INSTRUCTIONS TO FOLLOW: Copy nothing from the entries below except the lines from the one containing "camera: 65 degrees left, 20 degrees up" through the one containing "none -> purple robot [377,170,418,238]", and copy those exactly.

STUDY MATERIAL:
----------------

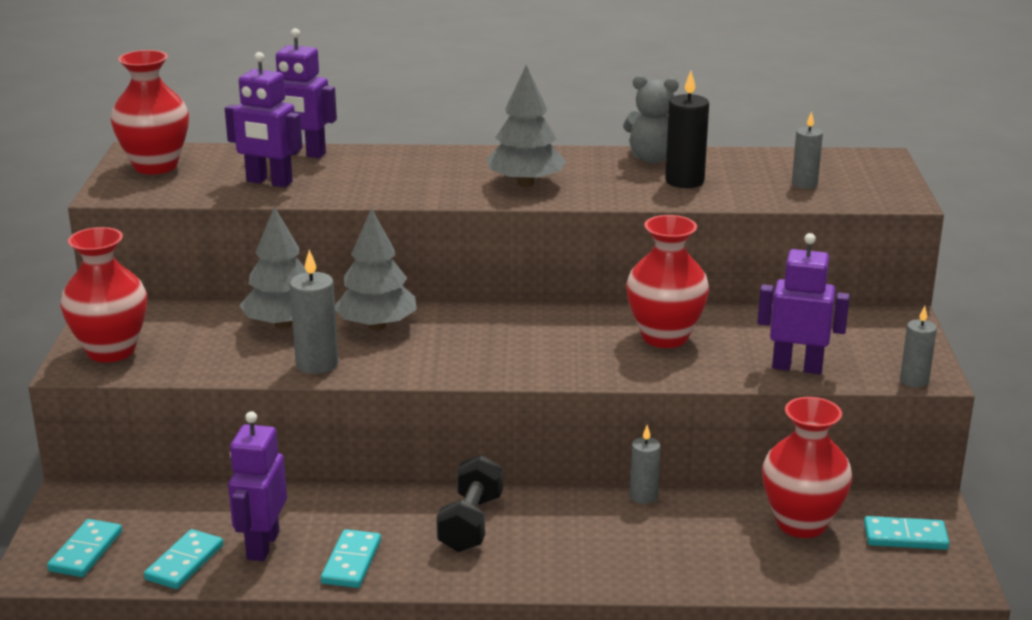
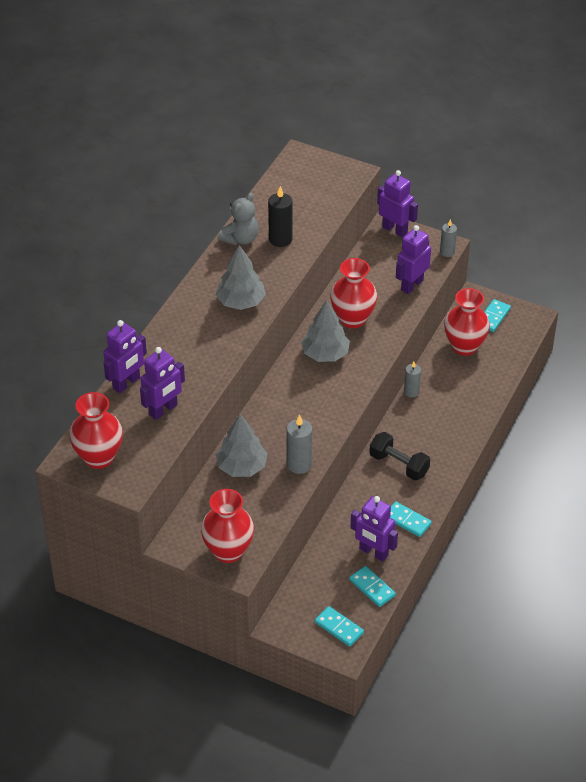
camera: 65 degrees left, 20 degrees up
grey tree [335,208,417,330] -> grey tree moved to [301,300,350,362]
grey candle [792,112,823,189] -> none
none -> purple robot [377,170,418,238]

----------------

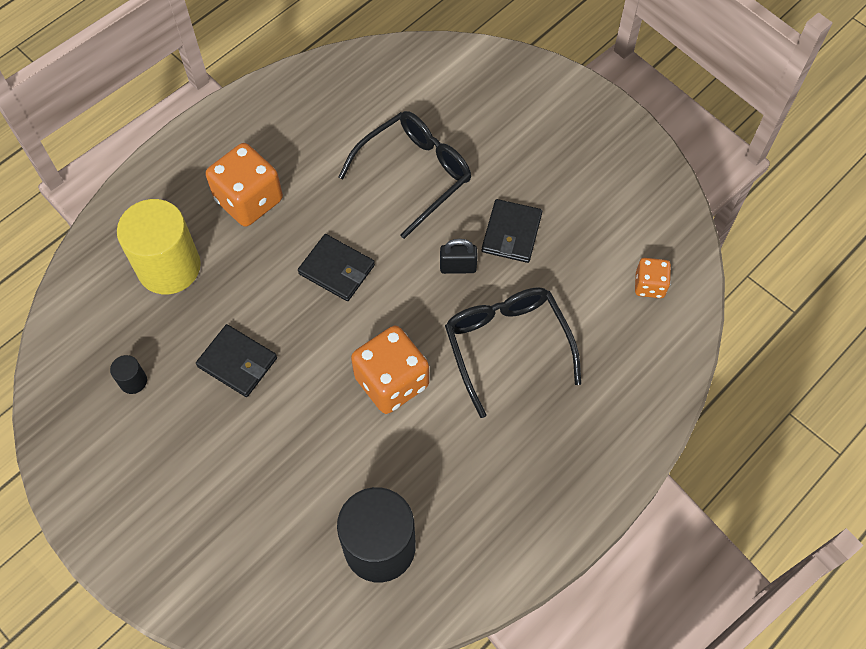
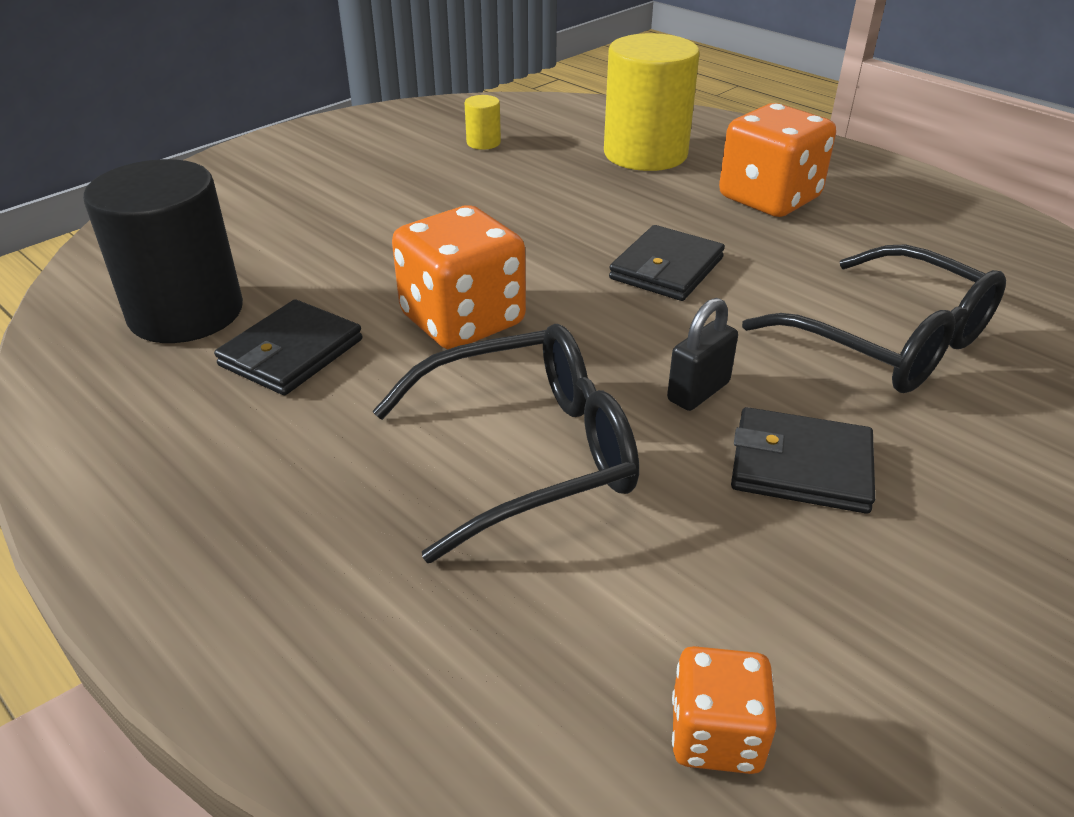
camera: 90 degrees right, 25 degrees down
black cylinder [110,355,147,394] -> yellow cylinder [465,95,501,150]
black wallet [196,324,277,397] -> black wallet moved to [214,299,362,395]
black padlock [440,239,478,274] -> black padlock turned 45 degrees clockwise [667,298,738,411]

----------------

EXPECTED OUTPUT:
camera: 65 degrees left, 20 degrees up
grey tree [335,208,417,330] -> grey tree moved to [301,300,350,362]
grey candle [792,112,823,189] -> none
none -> purple robot [377,170,418,238]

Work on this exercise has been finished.